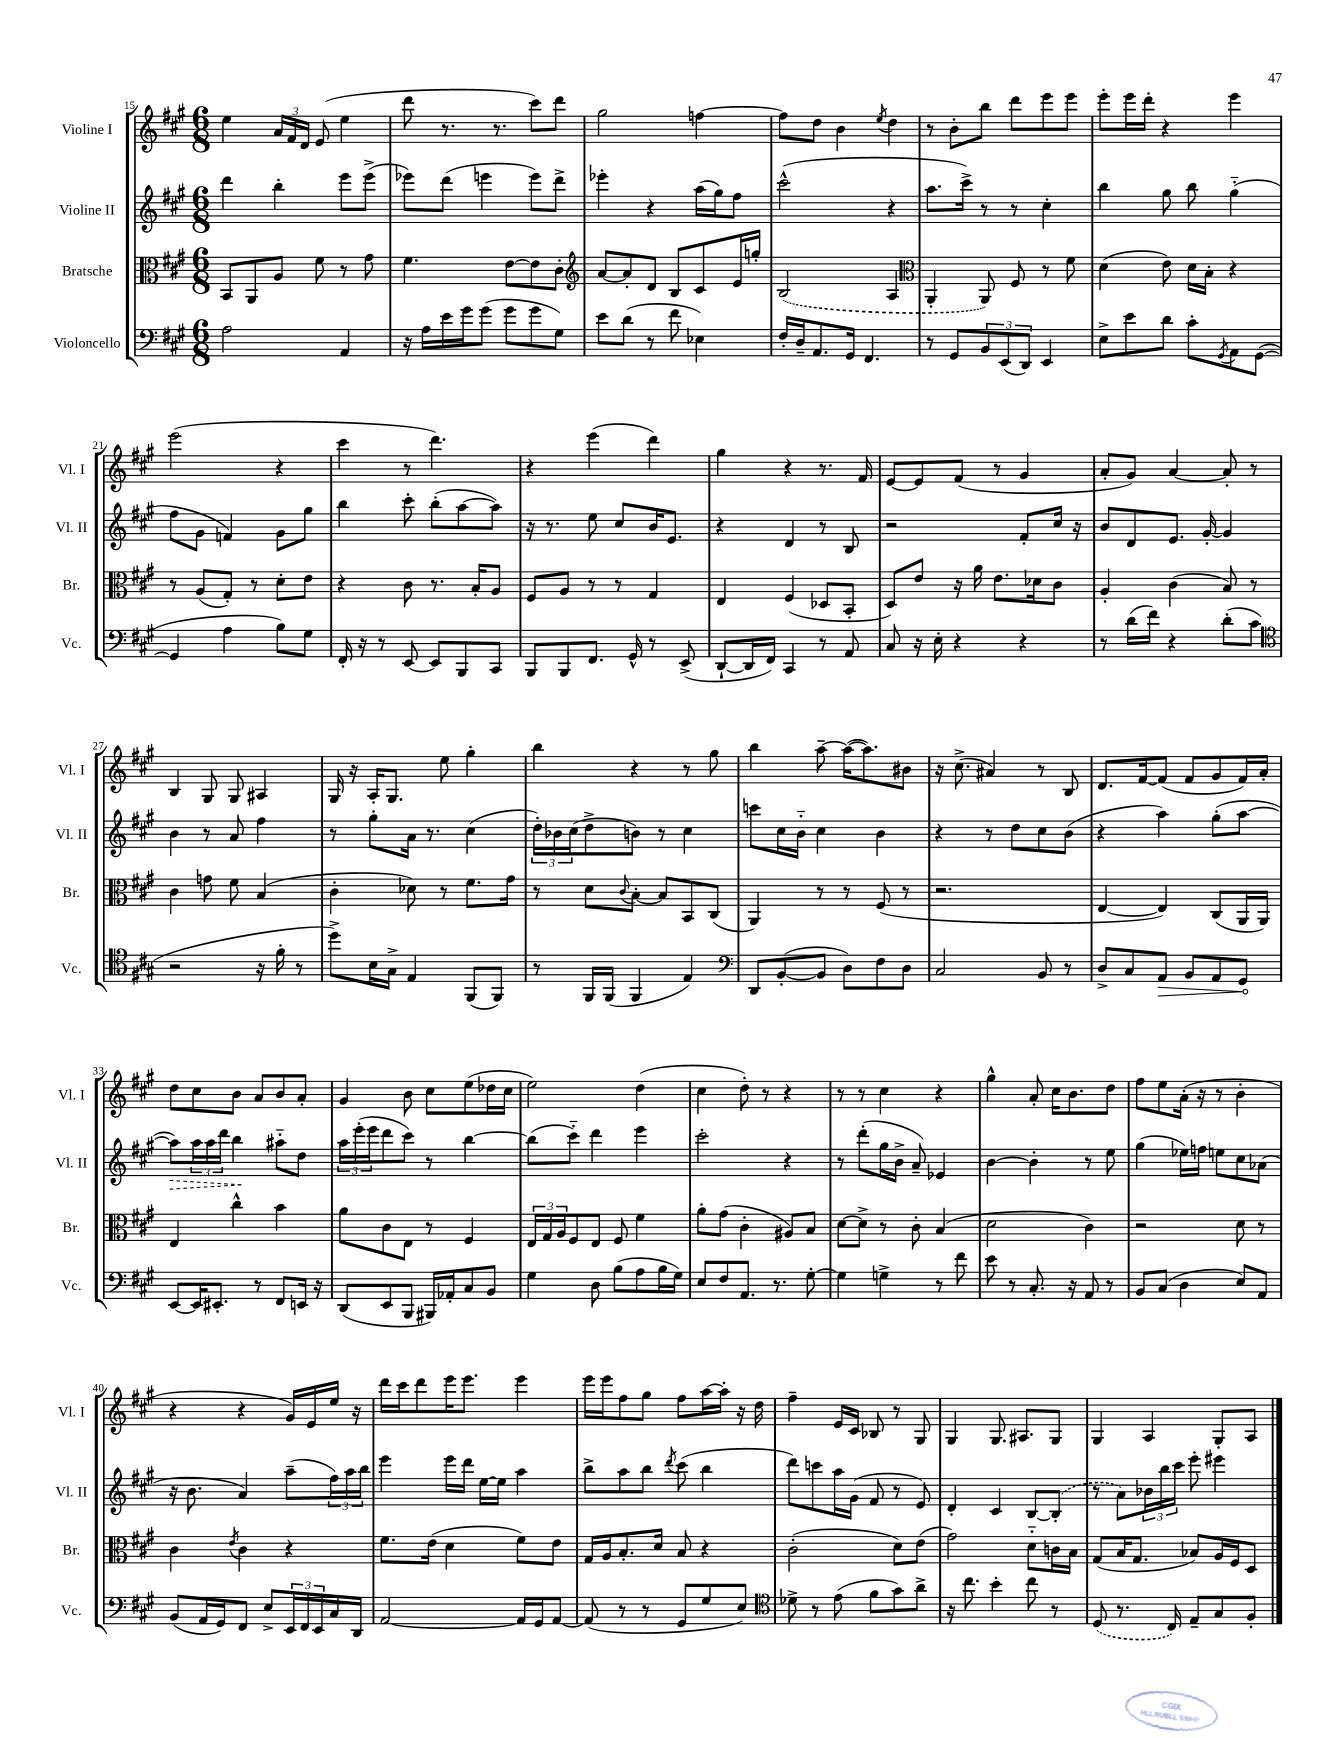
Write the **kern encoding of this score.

**kern	**dynam	**kern	**kern	**dynam	**kern
*part4	*part4	*part3	*part2	*part2	*part1
*staff4	*staff4	*staff3	*staff2	*staff2	*staff1
*I"Violoncello	*	*I"Bratsche	*I"Violine II	*	*I"Violine I
*I'Vc.	*	*I'Br.	*I'Vl. II	*	*I'Vl. I
*clefF4	*	*clefC3	*clefG2	*	*clefG2
*k[f#c#g#]	*	*k[f#c#g#]	*k[f#c#g#]	*	*k[f#c#g#]
*M6/8	*	*M6/8	*M6/8	*	*M6/8
=15	=15	=15	=15	=15	=15
2A\	.	8BB/L	4ddd\	.	4ee\
.	.	8AA/	.	.	.
.	.	8A/J	4bb'\	.	24a/LL
.	.	.	.	.	24f#/
.	.	.	.	.	24d/JJ
.	.	8f#\	.	.	(8e/
4AA/	.	8r	8eee\L	.	4ee\
.	.	8g#\	(8eee^\J	.	.
=16	=16	=16	=16	=16	=16
16r	.	4.f#\	8eee-X\L)	.	8ddd\
16A\LL	.	.	.	.	.
16e\	.	.	(8ddd\J	.	8.r
16g#\J	.	.	.	.	.
(8g#\J	.	.	4eeen\	.	.
.	.	.	.	.	8.r
8g#\L	.	[8e\L	.	.	.
8g#\	.	8e\]	8eee\L)	.	8ccc#\L)
8G#\J)	.	8c#'\J	8ddd^\J	.	8ddd\J
=17	=17	=17	=17	=17	=17
*	*	*clefG2	*	*	*
8e\L	.	[8a/L	4eee-X'\	.	2gg#\
(8d\J	.	8a'/]	.	.	.
8r	.	8d/J	4r	.	.
8f#\	.	8B/L	.	.	.
4E-X\)	.	8c#/	(16aa\LL	.	[4ffn\
.	.	.	16gg#\J)	.	.
.	.	16e/L	8ff#\J	.	.
.	.	16ggn'/JJ	.	.	.
=18	=18	=18	=18	=18	=18
16F#'/LL	.	(2B/	(2ccc#^^\	.	8ff\L]
16D~/J	.	.	.	.	.
8.AA/	.	.	.	.	8dd\J
.	.	.	.	.	4b\
16GG#/Jk	.	.	.	.	.
4.FF#/	.	.	.	.	.
.	.	.	.	.	8qee/
.	.	4A/	4r	.	4dd\
=19	=19	=19	=19	=19	=19
*	*	*clefC3	*	*	*
8r	.	4AA'/	8.aa\L	.	8r
8GG#/L	.	.	.	.	8b'\L
.	.	.	16ccc#^\Jk)	.	.
12BB/	.	8AA/)	8r	.	8bb\J
(12EE/	.	.	.	.	.
.	.	8F#/	8r	.	8ddd\L
12DD/J)	.	.	.	.	.
4EE/	.	8r	4cc#'\	.	8eee\
.	.	8f#\	.	.	8eee\J
=20	=20	=20	=20	=20	=20
8E^\L	.	(4d\	4bb\	.	8eee'\L
8e\	.	.	.	.	16eee\L
.	.	.	.	.	16ddd'\JJ
8d\J	.	8e\)	8gg#\	.	4r
8c#'\L	.	16d\LL	8bb\	.	.
.	.	16B'\JJ	.	.	.
8qGG#/	.	.	.	.	.
8AA\	.	4r	(4gg#\	.	4eee\
([8GG#\J	.	.	.	.	.
!!LO:LB:g=z
=21	=21	=21	=21	=21	=21
4GG#/]	.	8r	8ff#\L	.	(2eee\
.	.	(8A/L	8g#\J	.	.
4A\	.	8G#'/J)	4fn/)	.	.
.	.	8r	.	.	.
8B\L)	.	8d'\L	8g#\L	.	4r
8G#\J	.	8e\J	8gg#\J	.	.
=22	=22	=22	=22	=22	=22
16FF#'/	.	4r	4bb\	.	4ccc#\
16r	.	.	.	.	.
8r	.	.	.	.	.
[8EE/	.	8c#\	8ccc#'\	.	8r
8EE/L]	.	8.r	(8bb'\L	.	4.ddd\)
8BBB/	.	.	[8aa\	.	.
.	.	16B'/KL	.	.	.
8CC#/J	.	8A/J	8aa\J])	.	.
=23	=23	=23	=23	=23	=23
8BBB/L	.	8F#/L	16r	.	4r
.	.	.	8.r	.	.
8BBB/	.	8A/J	.	.	.
8.FF#/J	.	8r	8ee\	.	(4eee\
.	.	8r	8cc#/L	.	.
16GG#^^/	.	.	.	.	.
8r	.	4G#/	16b/K	.	4ddd\)
.	.	.	8.e/J	.	.
(8EE^/	.	.	.	.	.
=24	=24	=24	=24	=24	=24
[8DD`/L	.	4E/	4r	.	4gg#\
16DD/L]	.	.	.	.	.
16FF#/JJ)	.	.	.	.	.
4CC#/	.	(4F#/	4d/	.	4r
8r	.	8D-X/L	8r	.	8.r
8AA/	.	8BB'/J	8B/	.	.
.	.	.	.	.	16f#/
=25	=25	=25	=25	=25	=25
8C#/	.	8D/L)	2r	.	[8e/L
16r	.	8e/J	.	.	8e/]
16E'\	.	.	.	.	.
4r	.	16r	.	.	(8f#/J
.	.	16a\	.	.	.
.	.	8.e\L	.	.	8r
4r	.	.	8f#'/L	.	4g#/
.	.	16d-X\k	.	.	.
.	.	8c#\J	16cc#/Jk	.	.
.	.	.	16r	.	.
=26	=26	=26	=26	=26	=26
8r	.	4A'/	8b/L	.	8a'/L
(16d\LL	.	.	8d/	.	8g#/J)
16f#\JJ)	.	.	.	.	.
4r	.	(4c#\	8.e/J	.	[4a/
.	.	.	[16g#'/	.	.
(8d'\L	.	8B/)	4g#/]	.	8a'/]
8c#\J	.	8r	.	.	8r
!!LO:LB:g=z
=27	=27	=27	=27	=27	=27
*clefC4	*	*	*	*	*
2r	.	4c#\	4b\	.	4B/
.	.	8gn\	8r	.	8G#/
.	.	8f#\	8a/	.	8G#/
16r	.	(4B/	4ff#\	.	4A#X/
16f#'\	.	.	.	.	.
8r	.	.	.	.	.
=28	=28	=28	=28	=28	=28
8dd^\L)	.	4c#'\	8r	.	16G#/
.	.	.	.	.	16r
16B\L	.	.	8gg#'\L	.	16A'/KL
16G#^\JJ	.	.	.	.	8.G#/J
4E/	.	8d-X\)	16a\Jk	.	.
.	.	.	8.r	.	.
.	.	8r	.	.	8ee\
(8FF#/L	.	8.f#\L	(4cc#\	.	4gg#'\
8FF#/J)	.	.	.	.	.
.	.	16g#\Jk	.	.	.
=29	=29	=29	=29	=29	=29
8r	.	8r	24dd'\LL)	.	4bb\
.	.	.	24b-X\	.	.
.	.	.	(24cc#\J	.	.
16FF#/LL	.	8d\L	8dd^\	.	.
(16FF#/JJ	.	.	.	.	.
.	.	8qqc#/	.	.	.
4FF#/	.	[8B'\J	8bn\J)	.	4r
.	.	8B/L]	8r	.	.
4E/)	.	8BB/	4cc#\	.	8r
.	.	(8C#/J	.	.	8gg#\
=30	=30	=30	=30	=30	=30
*clefF4	*	*	*	*	*
8DD/L	.	4AA/)	8cccn\L	.	4bb\
([8BB'/	.	.	16cc#\L	.	.
.	.	.	16b\JJ	.	.
8BB/J]	.	8r	4cc#\	.	[8aa~\
8D\L)	.	8r	.	.	(16aa\KL_
.	.	.	.	.	8.aa\])
8F#\	.	(8F#/	4b\	.	.
8D\J	.	8r	.	.	8b#X\J
=31	=31	=31	=31	=31	=31
2C#/	.	2.r	4r	.	16r
.	.	.	.	.	(8.cc#^\
.	.	.	8r	.	4a#X/)
.	.	.	8dd\L	.	.
8BB/	.	.	8cc#\	.	8r
8r	.	.	(8b\J	.	8B/
=32	=32	=32	=32	=32	=32
8D^/L	.	[4E/	4r	.	8.d/L
8C#/	.	.	.	.	.
.	.	.	.	.	[16f#/k
!	!LO:HP:b	!	!	!	!
8AA/J	>	4E/])	4aa\)	.	(8f#/J]
8BB/L	.	.	.	.	8f#/L
8AA/	.	(8C#/L	(8gg#'\L	.	8g#/
8GG#/J	.	16AA/L	[8aa\J	.	16f#/L)
.	.	16AA/JJ)	.	.	16a'/JJ
.	]	.	.	.	.
!!LO:LB:g=z
=33	=33	=33	=33	=33	=33
!	!	!	!	!LO:HP:b	!
[8EE/L	.	4E/	8aa\L])	>	8dd\L
16EE/K]	.	.	24aa\L	.	8cc#\
.	.	.	24aa\	.	.
8.EE#X'/J	.	.	.	.	.
.	.	.	24ddd\JJ	.	.
.	.	4cc#^^\	4bb\	.	8b\J
8r	.	.	.	.	8a/L
8FF#/L	.	4b\	8aa#X\L	]	8b/
16EEn/Jk	.	.	8dd\J	.	8a'/J
16r	.	.	.	.	.
=34	=34	=34	=34	=34	=34
(8DD/L	.	8a\L	24aa\LL	.	4g#/
.	.	.	(24eee'\	.	.
.	.	.	24eee\J	.	.
8EE/	.	8c#\	8ddd\	.	.
8BBB/J	.	8E\J	8ccc#\J)	.	8b\
16BBB#X/LL)	.	8r	8r	.	8cc#\L
16AA-X'/J	.	.	.	.	.
8C#/	.	4F#/	[4bb\	.	(8ee\
8BB/J	.	.	.	.	16dd-X\L
.	.	.	.	.	16cc#\JJ
=35	=35	=35	=35	=35	=35
4G#\	.	24E/LL	(8bb\L]	.	2ee\)
.	.	24G#/	.	.	.
.	.	24A/J	.	.	.
.	.	8F#/	8ccc#\J)	.	.
8D\	.	8E/J	4ddd\	.	.
(8B\L	.	8F#/	.	.	.
8A\	.	4f#\	4eee\	.	(4dd\
16B\L	.	.	.	.	.
16G#\JJ)	.	.	.	.	.
=36	=36	=36	=36	=36	=36
8E/L	.	8a'\L	2ccc#'\	.	4cc#\
8F#/	.	(8g#\J	.	.	.
8.AA/J	.	4c#'\	.	.	8dd'\)
.	.	.	.	.	8r
8.r	.	.	.	.	.
.	.	8A#X/L)	4r	.	4r
[8G#'\	.	8B/J	.	.	.
=37	=37	=37	=37	=37	=37
4G#\]	.	[8d\L	8r	.	8r
.	.	8d^\J]	(8ddd'\L	.	8r
4Gn^\	.	8r	16gg#\L	.	4cc#\
.	.	.	16b^\JJ	.	.
.	.	8c#'\	8a~/)	.	.
8r	.	(4B/	4e-X/	.	4r
8f#\	.	.	.	.	.
=38	=38	=38	=38	=38	=38
8e\	.	2d\	[4b\	.	4gg#^^\
8r	.	.	.	.	.
8.C#'/	.	.	4b'\]	.	8a'/
.	.	.	.	.	16cc#\KL
16r	.	.	.	.	8.b\
8AA/	.	4c#\)	8r	.	.
8r	.	.	8ee\	.	8dd\J
=39	=39	=39	=39	=39	=39
8BB/L	.	2r	(4gg#\	.	8ff#\L
(8C#/J	.	.	.	.	8ee\
4D\	.	.	16ee-X\LL)	.	(16a'\Jk
.	.	.	16ffn\JJ	.	16r
.	.	.	8een\L	.	8r
8E/L)	.	8d\	8cc#\	.	4b'\
8AA/J	.	8r	(8a-X\J	.	.
!!LO:LB:g=z
=40	=40	=40	=40	=40	=40
(8BB/L	.	4c#\	16r	.	4r
.	.	.	8.b\	.	.
16AA/L	.	.	.	.	.
16GG#/J)	.	.	.	.	.
.	.	8qe/	.	.	.
8FF#/J	.	4c#\	4a/)	.	4r
8E^/L	.	.	.	.	.
24EE/L	.	4r	(8aa~\L	.	16g#/LL)
24FF#/	.	.	.	.	.
.	.	.	.	.	16e/
24EE/	.	.	.	.	.
16C#/	.	.	24ff#\L)	.	16ee/JJ
.	.	.	24aa\	.	.
16DD/JJ	.	.	.	.	16r
.	.	.	24bb\JJ	.	.
=41	=41	=41	=41	=41	=41
[2AA/	.	8.f#\L	4eee\	.	16ddd\LL
.	.	.	.	.	16ccc#\J
.	.	.	.	.	8ddd\
.	.	(16e\Jk	.	.	.
.	.	4d\	16eee\LL	.	16eee\K
.	.	.	16ddd\JJ	.	8.eee\J
.	.	.	[16ee\LL	.	.
.	.	.	16ee\JJ]	.	.
16AA/LL]	.	8f#\L)	4aa\	.	4eee\
16GG#/J	.	.	.	.	.
[8AA/J	.	8e\J	.	.	.
=42	=42	=42	=42	=42	=42
(8AA/]	.	16G#/LL	8bb^\L	.	16eee\LL
.	.	16A/J	.	.	16eee\J
8r	.	8.B'/	8aa\	.	8ff#\
8r	.	.	8bb\J	.	8gg#\J
.	.	16d/Jk	.	.	.
.	.	.	8qddd/	.	.
8GG#/L	.	8B/	(8ccc#\	.	8ff#\L
8G#/	.	4r	4bb\	.	[16aa\L
.	.	.	.	.	16aa'\JJ]
8E/J)	.	.	.	.	16r
.	.	.	.	.	16dd\
=43	=43	=43	=43	=43	=43
*clefC4	*	*	*	*	*
8d-X^\	.	(2c#'\	8ddd\L)	.	4ff#~\
8r	.	.	8cccn\	.	.
(8e\	.	.	16aa\L	.	16e/LL
.	.	.	(16g#\JJ	.	16c#/JJ
8f#\L	.	.	8f#/	.	8B-X/
8g#\)	.	8d\L)	8r	.	8r
8a^\J	.	(8e\J	8e/)	.	8G#/
=44	=44	=44	=44	=44	=44
16r	.	2g#\)	4d'/	.	4G#/
8.cc#\	.	.	.	.	.
4b'\	.	.	4c#/	.	8.G#/
.	.	.	.	.	8.A#X/L
8cc#\	.	8d\L	[8B/L	.	.
8r	.	16cn\L	(8B'/J]	.	8G#/J
.	.	16B\JJ	.	.	.
=45	=45	=45	=45	=45	=45
(8D/	.	(8G#/L	8r	.	4G#/
8.r	.	16B/K	8a\L)	.	.
.	.	8.G#/J	.	.	.
.	.	.	24b-X\L	.	4A/
.	.	.	24bb\	.	.
16C#/)	.	.	.	.	.
.	.	.	24ccc#\JJ	.	.
8E~/L	.	8B-X/L)	8eee'\	.	.
8G#/	.	16A/L	4eee#X\	.	8G#'/L
.	.	16F#/J	.	.	.
8F#'/J	.	8D/J	.	.	8A/J
==	==	==	==	==	==
*-	*-	*-	*-	*-	*-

### Work required
From the records, pull out every line that contains the string "kern". Case counts.

### Correct output
Write the **kern encoding of this score.
**kern	**dynam	**kern	**kern	**dynam	**kern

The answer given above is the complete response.